Rewrite each of the entries below with "anticlockwise" substituted for every occurrence of "counterclockwise", leaving everything else unchanged.

### SOURCE DATA
[Start]

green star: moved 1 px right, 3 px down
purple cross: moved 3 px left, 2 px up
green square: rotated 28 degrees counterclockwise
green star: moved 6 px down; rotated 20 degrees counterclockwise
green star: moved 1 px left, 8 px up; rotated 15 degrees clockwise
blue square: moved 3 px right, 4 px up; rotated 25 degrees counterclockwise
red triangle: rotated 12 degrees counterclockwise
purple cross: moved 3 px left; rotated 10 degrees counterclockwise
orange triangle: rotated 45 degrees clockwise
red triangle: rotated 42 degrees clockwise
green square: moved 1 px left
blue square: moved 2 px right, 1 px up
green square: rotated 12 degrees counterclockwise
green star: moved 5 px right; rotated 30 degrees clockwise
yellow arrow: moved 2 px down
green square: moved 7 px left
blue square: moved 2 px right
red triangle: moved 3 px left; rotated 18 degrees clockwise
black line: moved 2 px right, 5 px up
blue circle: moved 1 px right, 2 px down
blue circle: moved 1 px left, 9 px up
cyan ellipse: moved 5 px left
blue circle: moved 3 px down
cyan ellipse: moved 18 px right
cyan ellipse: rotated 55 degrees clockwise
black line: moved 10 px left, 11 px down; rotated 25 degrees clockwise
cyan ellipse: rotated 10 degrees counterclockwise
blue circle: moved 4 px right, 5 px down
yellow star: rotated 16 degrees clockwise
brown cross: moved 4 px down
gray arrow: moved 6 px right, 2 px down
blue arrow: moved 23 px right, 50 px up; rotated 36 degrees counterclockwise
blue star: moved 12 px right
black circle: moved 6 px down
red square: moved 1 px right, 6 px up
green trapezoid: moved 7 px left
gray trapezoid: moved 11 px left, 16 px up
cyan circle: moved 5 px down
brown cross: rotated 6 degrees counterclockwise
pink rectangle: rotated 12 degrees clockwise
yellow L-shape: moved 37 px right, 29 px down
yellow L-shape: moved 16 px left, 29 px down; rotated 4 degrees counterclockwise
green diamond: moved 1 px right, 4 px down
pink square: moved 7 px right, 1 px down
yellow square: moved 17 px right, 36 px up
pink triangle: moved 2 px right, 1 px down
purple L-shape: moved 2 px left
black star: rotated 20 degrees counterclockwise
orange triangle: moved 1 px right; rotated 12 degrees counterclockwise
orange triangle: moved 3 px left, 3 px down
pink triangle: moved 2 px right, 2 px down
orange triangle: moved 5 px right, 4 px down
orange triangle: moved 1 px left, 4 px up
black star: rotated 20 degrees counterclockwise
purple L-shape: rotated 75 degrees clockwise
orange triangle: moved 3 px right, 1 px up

[End]

### ANSWER TO THE EXERCISE
green star: moved 1 px right, 3 px down
purple cross: moved 3 px left, 2 px up
green square: rotated 28 degrees anticlockwise
green star: moved 6 px down; rotated 20 degrees anticlockwise
green star: moved 1 px left, 8 px up; rotated 15 degrees clockwise
blue square: moved 3 px right, 4 px up; rotated 25 degrees anticlockwise
red triangle: rotated 12 degrees anticlockwise
purple cross: moved 3 px left; rotated 10 degrees anticlockwise
orange triangle: rotated 45 degrees clockwise
red triangle: rotated 42 degrees clockwise
green square: moved 1 px left
blue square: moved 2 px right, 1 px up
green square: rotated 12 degrees anticlockwise
green star: moved 5 px right; rotated 30 degrees clockwise
yellow arrow: moved 2 px down
green square: moved 7 px left
blue square: moved 2 px right
red triangle: moved 3 px left; rotated 18 degrees clockwise
black line: moved 2 px right, 5 px up
blue circle: moved 1 px right, 2 px down
blue circle: moved 1 px left, 9 px up
cyan ellipse: moved 5 px left
blue circle: moved 3 px down
cyan ellipse: moved 18 px right
cyan ellipse: rotated 55 degrees clockwise
black line: moved 10 px left, 11 px down; rotated 25 degrees clockwise
cyan ellipse: rotated 10 degrees anticlockwise
blue circle: moved 4 px right, 5 px down
yellow star: rotated 16 degrees clockwise
brown cross: moved 4 px down
gray arrow: moved 6 px right, 2 px down
blue arrow: moved 23 px right, 50 px up; rotated 36 degrees anticlockwise
blue star: moved 12 px right
black circle: moved 6 px down
red square: moved 1 px right, 6 px up
green trapezoid: moved 7 px left
gray trapezoid: moved 11 px left, 16 px up
cyan circle: moved 5 px down
brown cross: rotated 6 degrees anticlockwise
pink rectangle: rotated 12 degrees clockwise
yellow L-shape: moved 37 px right, 29 px down
yellow L-shape: moved 16 px left, 29 px down; rotated 4 degrees anticlockwise
green diamond: moved 1 px right, 4 px down
pink square: moved 7 px right, 1 px down
yellow square: moved 17 px right, 36 px up
pink triangle: moved 2 px right, 1 px down
purple L-shape: moved 2 px left
black star: rotated 20 degrees anticlockwise
orange triangle: moved 1 px right; rotated 12 degrees anticlockwise
orange triangle: moved 3 px left, 3 px down
pink triangle: moved 2 px right, 2 px down
orange triangle: moved 5 px right, 4 px down
orange triangle: moved 1 px left, 4 px up
black star: rotated 20 degrees anticlockwise
purple L-shape: rotated 75 degrees clockwise
orange triangle: moved 3 px right, 1 px up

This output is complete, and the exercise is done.